**Your assignment**
From the first line through the last, transcribe the listing word for word.

**Dataset section**
::::::

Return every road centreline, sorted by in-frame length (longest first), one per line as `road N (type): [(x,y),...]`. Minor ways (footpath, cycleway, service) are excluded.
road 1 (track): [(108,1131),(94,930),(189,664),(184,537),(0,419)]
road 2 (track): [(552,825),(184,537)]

::::::

**Task output**
Return every road centreline, sorted by in-frame length (longest first), one per line as `road N (type): [(x,y),...]`. Minor ways (footpath, cycleway, service) are excluded.
road 1 (track): [(108,1131),(94,930),(189,664),(184,537),(0,419)]
road 2 (track): [(552,825),(184,537)]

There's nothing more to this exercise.